What you will do |
How many of the lines below contain the word "diamond"? Reply with only the number.

Data to process |
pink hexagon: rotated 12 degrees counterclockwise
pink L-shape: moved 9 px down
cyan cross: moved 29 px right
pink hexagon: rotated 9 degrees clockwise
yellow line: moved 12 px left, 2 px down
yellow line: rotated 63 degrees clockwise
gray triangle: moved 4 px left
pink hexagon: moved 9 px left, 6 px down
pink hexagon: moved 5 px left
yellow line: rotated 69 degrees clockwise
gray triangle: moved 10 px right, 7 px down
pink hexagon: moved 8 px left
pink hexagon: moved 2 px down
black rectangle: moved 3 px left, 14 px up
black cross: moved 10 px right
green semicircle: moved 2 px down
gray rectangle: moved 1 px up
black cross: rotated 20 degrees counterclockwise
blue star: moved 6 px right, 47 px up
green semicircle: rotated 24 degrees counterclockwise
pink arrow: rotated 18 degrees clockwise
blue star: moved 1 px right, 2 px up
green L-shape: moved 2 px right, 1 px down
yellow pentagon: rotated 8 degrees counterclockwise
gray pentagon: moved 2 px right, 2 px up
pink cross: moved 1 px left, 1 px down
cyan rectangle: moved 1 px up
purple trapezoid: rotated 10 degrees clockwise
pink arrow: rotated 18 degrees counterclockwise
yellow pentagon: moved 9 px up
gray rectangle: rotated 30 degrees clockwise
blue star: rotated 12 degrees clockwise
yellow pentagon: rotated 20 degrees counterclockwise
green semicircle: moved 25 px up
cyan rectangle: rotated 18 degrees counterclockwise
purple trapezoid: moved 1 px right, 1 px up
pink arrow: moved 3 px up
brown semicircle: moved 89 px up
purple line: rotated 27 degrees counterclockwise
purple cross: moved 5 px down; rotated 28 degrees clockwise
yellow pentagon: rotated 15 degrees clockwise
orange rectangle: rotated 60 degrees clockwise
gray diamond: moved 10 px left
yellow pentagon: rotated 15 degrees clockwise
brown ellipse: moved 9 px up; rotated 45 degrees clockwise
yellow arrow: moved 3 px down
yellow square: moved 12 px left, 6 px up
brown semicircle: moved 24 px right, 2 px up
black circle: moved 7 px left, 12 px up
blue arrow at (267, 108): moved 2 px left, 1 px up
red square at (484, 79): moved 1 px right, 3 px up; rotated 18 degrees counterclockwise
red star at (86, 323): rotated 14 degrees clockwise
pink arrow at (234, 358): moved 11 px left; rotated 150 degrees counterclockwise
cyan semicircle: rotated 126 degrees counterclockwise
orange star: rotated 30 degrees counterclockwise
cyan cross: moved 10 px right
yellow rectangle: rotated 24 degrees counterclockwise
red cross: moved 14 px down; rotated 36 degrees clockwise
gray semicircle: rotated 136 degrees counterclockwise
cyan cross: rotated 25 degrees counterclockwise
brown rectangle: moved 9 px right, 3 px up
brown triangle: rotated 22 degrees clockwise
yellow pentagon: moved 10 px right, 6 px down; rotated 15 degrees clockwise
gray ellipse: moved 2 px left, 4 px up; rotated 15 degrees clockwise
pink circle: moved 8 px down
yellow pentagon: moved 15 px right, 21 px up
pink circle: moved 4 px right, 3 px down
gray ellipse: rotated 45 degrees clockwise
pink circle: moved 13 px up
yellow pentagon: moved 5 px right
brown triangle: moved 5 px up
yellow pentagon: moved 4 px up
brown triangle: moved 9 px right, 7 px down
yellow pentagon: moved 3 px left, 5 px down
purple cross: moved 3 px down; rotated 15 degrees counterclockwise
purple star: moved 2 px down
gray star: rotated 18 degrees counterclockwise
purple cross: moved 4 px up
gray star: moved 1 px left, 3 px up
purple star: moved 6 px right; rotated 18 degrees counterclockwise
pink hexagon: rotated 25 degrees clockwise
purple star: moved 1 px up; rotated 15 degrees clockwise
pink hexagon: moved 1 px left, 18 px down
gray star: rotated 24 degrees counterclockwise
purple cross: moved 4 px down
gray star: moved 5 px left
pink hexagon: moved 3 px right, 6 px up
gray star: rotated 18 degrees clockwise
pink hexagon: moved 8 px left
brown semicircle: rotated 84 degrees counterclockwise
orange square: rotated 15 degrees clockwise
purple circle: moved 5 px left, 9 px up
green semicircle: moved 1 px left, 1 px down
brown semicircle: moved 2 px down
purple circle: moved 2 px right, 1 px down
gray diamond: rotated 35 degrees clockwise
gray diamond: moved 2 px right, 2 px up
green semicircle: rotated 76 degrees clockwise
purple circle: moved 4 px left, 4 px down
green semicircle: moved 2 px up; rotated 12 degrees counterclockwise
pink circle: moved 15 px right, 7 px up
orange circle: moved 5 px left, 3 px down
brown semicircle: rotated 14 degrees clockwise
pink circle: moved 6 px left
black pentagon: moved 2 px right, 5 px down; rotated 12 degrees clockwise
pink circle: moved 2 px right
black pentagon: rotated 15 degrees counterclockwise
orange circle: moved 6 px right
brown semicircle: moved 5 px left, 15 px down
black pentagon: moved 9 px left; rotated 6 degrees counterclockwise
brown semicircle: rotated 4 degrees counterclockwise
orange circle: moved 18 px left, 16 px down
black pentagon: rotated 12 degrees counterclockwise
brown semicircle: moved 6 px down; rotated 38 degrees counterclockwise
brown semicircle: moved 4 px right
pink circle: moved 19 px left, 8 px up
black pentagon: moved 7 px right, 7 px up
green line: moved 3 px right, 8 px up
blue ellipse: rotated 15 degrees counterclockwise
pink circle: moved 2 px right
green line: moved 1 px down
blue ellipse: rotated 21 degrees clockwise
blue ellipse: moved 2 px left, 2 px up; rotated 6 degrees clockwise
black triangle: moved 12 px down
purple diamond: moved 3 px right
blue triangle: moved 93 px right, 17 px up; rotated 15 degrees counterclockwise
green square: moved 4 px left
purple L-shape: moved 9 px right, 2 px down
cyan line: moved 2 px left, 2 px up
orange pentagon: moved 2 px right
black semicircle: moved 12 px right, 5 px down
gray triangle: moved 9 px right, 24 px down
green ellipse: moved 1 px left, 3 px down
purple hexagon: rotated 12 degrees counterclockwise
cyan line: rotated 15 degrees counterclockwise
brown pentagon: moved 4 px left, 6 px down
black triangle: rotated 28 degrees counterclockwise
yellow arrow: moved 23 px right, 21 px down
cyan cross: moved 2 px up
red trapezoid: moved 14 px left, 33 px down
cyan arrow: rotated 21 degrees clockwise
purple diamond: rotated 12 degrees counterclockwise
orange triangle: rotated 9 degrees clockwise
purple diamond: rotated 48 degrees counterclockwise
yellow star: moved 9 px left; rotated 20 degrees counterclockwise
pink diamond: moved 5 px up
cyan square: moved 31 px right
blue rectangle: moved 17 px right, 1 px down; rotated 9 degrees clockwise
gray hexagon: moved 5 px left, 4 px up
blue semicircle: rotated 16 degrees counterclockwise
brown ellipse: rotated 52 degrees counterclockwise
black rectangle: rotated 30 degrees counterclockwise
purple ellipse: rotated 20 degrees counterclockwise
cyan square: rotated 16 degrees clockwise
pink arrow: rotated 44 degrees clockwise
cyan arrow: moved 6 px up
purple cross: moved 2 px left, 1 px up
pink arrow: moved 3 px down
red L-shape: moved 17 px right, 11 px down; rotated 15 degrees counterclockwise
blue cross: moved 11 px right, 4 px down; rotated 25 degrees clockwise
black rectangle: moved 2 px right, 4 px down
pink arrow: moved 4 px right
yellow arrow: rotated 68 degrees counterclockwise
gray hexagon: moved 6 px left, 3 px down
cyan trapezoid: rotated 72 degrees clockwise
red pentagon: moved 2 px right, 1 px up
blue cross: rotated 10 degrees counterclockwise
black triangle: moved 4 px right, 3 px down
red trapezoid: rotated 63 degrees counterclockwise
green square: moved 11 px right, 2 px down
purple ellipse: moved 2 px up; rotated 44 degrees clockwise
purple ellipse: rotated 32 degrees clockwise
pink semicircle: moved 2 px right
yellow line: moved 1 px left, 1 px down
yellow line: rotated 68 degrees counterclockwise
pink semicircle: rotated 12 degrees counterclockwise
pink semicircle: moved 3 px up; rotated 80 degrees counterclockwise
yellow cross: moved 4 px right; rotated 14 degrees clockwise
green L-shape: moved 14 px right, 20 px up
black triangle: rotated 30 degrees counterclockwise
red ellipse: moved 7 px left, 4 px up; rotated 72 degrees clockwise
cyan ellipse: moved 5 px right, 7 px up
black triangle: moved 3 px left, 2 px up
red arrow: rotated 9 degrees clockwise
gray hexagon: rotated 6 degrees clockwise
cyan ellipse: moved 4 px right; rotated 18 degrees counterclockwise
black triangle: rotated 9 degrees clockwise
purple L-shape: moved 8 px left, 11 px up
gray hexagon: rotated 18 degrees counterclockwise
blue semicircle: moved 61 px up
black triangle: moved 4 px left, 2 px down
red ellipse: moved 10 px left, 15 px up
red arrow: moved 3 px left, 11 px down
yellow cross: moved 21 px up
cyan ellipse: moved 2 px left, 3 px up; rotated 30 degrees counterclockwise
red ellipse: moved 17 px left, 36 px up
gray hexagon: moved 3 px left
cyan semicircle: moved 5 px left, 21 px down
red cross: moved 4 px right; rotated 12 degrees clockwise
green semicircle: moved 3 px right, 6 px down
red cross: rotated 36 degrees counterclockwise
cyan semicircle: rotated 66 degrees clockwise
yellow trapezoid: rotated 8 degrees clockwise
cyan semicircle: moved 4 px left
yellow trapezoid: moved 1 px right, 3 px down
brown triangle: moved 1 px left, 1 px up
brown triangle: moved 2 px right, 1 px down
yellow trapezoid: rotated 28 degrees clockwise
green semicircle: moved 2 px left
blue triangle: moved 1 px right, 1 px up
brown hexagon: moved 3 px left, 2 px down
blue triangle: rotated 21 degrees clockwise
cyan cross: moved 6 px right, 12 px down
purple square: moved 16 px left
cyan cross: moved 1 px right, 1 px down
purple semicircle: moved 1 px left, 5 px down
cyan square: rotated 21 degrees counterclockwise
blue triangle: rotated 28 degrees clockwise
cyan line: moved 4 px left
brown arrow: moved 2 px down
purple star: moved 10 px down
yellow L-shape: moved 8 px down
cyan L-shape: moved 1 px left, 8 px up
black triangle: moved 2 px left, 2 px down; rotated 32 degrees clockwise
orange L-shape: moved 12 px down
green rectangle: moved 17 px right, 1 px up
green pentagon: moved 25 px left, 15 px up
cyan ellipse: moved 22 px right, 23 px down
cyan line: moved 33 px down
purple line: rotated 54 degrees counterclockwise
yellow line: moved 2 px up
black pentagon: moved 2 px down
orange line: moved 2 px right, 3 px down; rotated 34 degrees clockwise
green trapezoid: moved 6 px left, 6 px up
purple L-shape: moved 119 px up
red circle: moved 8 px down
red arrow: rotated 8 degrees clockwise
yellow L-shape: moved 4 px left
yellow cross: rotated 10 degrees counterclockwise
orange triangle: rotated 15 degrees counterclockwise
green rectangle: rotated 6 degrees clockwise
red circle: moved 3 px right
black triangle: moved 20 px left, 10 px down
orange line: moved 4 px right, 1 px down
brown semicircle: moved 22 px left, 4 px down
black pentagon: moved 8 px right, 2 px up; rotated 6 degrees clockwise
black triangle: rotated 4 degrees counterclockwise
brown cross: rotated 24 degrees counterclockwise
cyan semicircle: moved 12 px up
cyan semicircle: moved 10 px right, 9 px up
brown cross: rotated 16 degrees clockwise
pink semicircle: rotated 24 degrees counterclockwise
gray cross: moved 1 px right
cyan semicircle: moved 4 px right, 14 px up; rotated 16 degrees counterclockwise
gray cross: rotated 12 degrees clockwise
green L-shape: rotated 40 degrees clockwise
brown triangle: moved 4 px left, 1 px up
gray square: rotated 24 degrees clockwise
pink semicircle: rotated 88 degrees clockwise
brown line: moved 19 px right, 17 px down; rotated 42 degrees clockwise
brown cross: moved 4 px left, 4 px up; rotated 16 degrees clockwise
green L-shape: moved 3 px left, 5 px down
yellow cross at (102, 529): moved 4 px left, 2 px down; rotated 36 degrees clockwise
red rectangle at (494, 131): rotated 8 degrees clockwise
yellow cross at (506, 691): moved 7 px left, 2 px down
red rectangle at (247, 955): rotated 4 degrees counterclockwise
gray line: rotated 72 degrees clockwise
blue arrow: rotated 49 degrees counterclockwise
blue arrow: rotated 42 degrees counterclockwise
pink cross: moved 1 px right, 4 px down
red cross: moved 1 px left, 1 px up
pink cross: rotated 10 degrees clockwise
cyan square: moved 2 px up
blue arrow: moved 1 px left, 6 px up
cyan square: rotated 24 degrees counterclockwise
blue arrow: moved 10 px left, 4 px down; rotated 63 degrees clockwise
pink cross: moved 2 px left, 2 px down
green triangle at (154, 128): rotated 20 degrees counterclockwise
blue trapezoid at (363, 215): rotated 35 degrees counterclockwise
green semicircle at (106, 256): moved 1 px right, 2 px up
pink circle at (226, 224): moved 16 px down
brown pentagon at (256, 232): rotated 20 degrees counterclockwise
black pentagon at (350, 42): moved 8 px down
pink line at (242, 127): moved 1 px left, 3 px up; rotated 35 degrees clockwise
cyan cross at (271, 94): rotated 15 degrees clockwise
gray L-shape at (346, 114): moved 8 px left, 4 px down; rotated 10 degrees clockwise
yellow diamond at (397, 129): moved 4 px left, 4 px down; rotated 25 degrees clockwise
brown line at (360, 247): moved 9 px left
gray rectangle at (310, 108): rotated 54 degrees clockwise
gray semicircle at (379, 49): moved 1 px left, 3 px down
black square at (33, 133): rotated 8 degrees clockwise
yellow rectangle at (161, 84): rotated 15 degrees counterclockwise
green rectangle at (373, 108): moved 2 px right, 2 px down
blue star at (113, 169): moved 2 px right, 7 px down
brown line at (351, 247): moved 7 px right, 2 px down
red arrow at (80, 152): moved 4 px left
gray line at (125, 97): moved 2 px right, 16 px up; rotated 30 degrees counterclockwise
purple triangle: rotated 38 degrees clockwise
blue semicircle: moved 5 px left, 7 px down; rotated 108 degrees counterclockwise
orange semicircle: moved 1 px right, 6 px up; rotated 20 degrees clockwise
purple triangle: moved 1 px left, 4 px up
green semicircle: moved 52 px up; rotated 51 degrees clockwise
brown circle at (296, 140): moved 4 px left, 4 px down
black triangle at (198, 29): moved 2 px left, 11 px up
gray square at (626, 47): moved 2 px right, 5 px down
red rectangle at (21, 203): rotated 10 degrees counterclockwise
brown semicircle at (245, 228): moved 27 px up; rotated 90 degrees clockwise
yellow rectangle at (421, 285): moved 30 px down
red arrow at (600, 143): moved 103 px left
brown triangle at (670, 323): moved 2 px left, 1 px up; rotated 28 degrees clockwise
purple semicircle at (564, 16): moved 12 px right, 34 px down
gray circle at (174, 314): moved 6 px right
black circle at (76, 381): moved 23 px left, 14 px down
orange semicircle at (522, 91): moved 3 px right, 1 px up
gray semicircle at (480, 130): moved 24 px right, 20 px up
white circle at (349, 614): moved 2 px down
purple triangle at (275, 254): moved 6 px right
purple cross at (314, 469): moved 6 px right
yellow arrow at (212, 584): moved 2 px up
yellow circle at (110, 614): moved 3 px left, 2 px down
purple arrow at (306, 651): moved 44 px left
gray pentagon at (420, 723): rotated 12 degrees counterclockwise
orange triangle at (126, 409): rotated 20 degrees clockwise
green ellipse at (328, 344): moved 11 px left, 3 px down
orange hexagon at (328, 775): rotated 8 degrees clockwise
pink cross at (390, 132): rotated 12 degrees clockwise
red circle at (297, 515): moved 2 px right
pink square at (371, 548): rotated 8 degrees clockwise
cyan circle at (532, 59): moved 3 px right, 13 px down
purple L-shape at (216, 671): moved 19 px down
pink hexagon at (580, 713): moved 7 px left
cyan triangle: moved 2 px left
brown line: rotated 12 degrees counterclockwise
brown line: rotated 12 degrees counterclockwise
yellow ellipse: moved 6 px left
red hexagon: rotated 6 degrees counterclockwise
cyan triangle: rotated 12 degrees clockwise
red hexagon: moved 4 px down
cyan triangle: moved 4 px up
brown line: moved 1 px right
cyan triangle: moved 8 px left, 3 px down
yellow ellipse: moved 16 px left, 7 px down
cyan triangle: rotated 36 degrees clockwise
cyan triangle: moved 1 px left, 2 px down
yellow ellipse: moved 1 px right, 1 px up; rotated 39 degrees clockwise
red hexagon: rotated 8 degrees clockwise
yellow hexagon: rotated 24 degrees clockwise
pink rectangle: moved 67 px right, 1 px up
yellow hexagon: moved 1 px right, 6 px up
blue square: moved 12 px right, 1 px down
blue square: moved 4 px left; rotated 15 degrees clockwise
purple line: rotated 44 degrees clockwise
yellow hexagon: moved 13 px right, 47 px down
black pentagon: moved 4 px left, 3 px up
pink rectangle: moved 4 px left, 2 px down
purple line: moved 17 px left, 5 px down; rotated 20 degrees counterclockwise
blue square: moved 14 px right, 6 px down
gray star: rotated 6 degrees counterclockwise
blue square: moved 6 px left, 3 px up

Solution for this exercise |
8